◆ WORK INSTRUCTION
Take the listing below and print exactly the lines starting at the line containing "orange semicircle: rotated" and ending at the line containing "brown line at", both ends included, and no others.

◆ RECORDS TO USE

┏━━

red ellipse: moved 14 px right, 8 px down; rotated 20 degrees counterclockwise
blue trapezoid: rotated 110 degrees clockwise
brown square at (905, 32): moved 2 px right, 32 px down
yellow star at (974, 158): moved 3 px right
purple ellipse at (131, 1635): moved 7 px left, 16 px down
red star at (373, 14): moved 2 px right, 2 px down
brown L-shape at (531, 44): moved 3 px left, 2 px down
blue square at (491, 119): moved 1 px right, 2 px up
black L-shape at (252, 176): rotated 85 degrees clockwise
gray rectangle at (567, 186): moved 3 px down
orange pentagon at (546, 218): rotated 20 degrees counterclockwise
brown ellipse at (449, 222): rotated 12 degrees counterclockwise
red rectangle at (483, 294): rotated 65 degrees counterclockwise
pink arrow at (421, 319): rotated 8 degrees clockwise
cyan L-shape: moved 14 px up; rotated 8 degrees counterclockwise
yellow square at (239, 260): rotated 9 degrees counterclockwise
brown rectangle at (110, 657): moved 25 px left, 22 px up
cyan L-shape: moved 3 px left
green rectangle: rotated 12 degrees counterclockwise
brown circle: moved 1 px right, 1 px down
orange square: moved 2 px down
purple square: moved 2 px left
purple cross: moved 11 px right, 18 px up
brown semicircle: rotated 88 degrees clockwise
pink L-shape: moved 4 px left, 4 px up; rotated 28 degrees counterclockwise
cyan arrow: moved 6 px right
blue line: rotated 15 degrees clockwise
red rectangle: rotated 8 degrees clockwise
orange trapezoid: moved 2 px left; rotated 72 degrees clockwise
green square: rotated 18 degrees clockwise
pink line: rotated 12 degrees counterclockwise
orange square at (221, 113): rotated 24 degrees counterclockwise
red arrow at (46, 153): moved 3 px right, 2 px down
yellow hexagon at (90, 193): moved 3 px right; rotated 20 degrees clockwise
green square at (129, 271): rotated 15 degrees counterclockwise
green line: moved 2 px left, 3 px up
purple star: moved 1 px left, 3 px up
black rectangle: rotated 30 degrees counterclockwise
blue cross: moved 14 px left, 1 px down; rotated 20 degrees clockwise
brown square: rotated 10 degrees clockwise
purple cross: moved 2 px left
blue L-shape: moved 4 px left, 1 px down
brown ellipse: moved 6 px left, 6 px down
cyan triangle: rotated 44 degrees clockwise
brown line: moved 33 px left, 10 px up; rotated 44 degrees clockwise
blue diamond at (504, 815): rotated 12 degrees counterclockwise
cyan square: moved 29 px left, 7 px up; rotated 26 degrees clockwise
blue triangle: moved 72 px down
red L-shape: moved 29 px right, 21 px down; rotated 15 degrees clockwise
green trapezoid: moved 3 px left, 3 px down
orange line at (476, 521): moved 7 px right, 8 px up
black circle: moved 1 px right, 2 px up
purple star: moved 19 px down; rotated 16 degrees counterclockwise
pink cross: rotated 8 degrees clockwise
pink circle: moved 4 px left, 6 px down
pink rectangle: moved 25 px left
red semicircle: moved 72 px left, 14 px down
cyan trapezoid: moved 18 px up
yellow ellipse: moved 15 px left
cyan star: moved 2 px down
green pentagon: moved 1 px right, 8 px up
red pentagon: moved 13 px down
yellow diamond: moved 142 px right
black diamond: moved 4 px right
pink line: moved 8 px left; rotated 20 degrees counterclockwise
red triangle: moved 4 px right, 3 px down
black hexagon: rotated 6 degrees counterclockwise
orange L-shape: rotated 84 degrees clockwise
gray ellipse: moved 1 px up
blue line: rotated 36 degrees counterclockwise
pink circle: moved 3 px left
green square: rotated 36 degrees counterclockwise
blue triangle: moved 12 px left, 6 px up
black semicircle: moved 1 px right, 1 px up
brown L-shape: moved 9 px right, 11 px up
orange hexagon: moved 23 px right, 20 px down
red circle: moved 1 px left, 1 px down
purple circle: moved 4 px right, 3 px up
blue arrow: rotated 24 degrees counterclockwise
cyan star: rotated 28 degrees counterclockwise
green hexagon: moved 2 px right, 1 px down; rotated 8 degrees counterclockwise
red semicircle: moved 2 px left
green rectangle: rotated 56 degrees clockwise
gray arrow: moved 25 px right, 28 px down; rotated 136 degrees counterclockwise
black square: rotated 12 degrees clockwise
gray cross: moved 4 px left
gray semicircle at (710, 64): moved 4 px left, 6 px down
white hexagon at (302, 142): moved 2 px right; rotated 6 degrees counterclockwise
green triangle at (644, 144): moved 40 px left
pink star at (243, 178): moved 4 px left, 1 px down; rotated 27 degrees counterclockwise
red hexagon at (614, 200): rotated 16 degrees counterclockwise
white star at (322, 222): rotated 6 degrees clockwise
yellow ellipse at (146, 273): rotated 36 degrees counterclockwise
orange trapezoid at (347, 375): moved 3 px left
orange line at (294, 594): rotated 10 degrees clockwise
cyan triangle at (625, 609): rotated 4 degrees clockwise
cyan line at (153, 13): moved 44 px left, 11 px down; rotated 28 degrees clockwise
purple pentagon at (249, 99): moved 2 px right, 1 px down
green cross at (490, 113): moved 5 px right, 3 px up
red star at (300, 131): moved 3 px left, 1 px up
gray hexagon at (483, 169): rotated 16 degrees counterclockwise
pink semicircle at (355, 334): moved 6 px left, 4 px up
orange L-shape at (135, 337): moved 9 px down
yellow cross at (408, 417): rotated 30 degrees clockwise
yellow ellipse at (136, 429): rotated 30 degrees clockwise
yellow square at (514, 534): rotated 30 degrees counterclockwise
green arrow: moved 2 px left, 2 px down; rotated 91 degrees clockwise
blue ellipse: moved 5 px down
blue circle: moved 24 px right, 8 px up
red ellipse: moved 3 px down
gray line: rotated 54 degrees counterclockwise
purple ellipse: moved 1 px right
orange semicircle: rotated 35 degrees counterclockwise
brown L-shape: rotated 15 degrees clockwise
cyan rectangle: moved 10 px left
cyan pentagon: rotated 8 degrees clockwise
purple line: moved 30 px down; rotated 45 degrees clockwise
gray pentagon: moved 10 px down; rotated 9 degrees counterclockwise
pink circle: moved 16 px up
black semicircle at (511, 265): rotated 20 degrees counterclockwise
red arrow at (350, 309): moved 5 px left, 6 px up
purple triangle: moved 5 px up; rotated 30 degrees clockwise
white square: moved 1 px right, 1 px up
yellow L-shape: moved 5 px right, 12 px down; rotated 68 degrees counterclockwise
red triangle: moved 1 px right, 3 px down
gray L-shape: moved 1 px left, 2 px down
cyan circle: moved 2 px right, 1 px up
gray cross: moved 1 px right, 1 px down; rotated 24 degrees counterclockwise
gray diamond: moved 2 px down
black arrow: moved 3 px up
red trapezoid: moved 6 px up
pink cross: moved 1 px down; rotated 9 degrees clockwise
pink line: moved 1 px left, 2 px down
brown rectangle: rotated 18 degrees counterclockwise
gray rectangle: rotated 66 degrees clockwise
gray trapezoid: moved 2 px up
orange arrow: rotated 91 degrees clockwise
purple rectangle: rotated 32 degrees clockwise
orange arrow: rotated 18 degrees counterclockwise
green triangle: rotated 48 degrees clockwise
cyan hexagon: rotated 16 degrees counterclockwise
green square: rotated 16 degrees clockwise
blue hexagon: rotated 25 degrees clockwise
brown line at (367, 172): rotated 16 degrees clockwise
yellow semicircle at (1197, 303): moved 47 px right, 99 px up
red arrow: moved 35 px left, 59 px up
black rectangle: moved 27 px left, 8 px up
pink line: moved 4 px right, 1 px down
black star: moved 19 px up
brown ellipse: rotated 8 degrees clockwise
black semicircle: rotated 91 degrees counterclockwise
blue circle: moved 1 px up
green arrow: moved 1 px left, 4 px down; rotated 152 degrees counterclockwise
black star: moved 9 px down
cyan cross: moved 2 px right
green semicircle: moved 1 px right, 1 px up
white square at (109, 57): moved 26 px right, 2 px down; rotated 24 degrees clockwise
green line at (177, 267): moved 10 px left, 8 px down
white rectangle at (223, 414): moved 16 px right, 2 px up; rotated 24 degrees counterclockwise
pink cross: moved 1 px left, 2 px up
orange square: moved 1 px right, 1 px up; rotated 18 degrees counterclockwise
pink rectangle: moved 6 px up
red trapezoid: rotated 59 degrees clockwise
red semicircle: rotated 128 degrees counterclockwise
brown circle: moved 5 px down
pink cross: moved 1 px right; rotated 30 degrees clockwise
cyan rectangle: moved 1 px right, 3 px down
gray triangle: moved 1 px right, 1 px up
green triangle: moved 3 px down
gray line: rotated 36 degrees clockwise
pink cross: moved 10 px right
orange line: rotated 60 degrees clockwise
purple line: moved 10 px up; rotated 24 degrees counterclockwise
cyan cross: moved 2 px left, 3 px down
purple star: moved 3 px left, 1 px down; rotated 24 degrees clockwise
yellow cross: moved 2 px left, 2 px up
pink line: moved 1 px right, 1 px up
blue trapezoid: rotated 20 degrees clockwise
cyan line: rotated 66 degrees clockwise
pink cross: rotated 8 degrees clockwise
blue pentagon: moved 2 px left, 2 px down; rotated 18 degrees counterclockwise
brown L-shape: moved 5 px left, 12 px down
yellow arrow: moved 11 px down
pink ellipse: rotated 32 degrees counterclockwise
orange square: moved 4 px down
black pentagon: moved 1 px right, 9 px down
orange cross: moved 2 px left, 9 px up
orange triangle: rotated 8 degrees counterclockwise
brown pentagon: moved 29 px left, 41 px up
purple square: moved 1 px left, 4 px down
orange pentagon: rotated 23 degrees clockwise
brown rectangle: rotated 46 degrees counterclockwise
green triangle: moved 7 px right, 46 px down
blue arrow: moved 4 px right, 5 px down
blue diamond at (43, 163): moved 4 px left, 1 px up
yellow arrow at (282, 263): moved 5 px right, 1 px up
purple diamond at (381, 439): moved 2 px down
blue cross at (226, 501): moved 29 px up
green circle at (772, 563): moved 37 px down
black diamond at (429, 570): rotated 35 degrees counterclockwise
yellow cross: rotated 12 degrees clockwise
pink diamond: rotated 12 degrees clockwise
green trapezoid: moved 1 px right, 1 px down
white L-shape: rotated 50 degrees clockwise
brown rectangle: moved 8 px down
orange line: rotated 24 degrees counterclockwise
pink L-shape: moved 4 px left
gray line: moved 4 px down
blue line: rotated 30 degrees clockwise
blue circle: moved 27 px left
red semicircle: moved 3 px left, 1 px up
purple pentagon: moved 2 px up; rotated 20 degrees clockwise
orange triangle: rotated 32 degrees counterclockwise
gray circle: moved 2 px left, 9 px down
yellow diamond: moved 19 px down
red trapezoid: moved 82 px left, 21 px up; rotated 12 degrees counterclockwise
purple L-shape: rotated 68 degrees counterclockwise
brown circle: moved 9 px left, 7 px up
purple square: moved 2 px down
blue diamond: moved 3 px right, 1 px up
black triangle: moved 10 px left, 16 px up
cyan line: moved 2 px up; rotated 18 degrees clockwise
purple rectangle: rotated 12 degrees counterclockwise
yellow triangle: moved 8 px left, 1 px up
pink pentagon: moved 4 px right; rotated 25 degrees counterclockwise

┗━━

◆ FINISHED EXERCISE
orange semicircle: rotated 35 degrees counterclockwise
brown L-shape: rotated 15 degrees clockwise
cyan rectangle: moved 10 px left
cyan pentagon: rotated 8 degrees clockwise
purple line: moved 30 px down; rotated 45 degrees clockwise
gray pentagon: moved 10 px down; rotated 9 degrees counterclockwise
pink circle: moved 16 px up
black semicircle at (511, 265): rotated 20 degrees counterclockwise
red arrow at (350, 309): moved 5 px left, 6 px up
purple triangle: moved 5 px up; rotated 30 degrees clockwise
white square: moved 1 px right, 1 px up
yellow L-shape: moved 5 px right, 12 px down; rotated 68 degrees counterclockwise
red triangle: moved 1 px right, 3 px down
gray L-shape: moved 1 px left, 2 px down
cyan circle: moved 2 px right, 1 px up
gray cross: moved 1 px right, 1 px down; rotated 24 degrees counterclockwise
gray diamond: moved 2 px down
black arrow: moved 3 px up
red trapezoid: moved 6 px up
pink cross: moved 1 px down; rotated 9 degrees clockwise
pink line: moved 1 px left, 2 px down
brown rectangle: rotated 18 degrees counterclockwise
gray rectangle: rotated 66 degrees clockwise
gray trapezoid: moved 2 px up
orange arrow: rotated 91 degrees clockwise
purple rectangle: rotated 32 degrees clockwise
orange arrow: rotated 18 degrees counterclockwise
green triangle: rotated 48 degrees clockwise
cyan hexagon: rotated 16 degrees counterclockwise
green square: rotated 16 degrees clockwise
blue hexagon: rotated 25 degrees clockwise
brown line at (367, 172): rotated 16 degrees clockwise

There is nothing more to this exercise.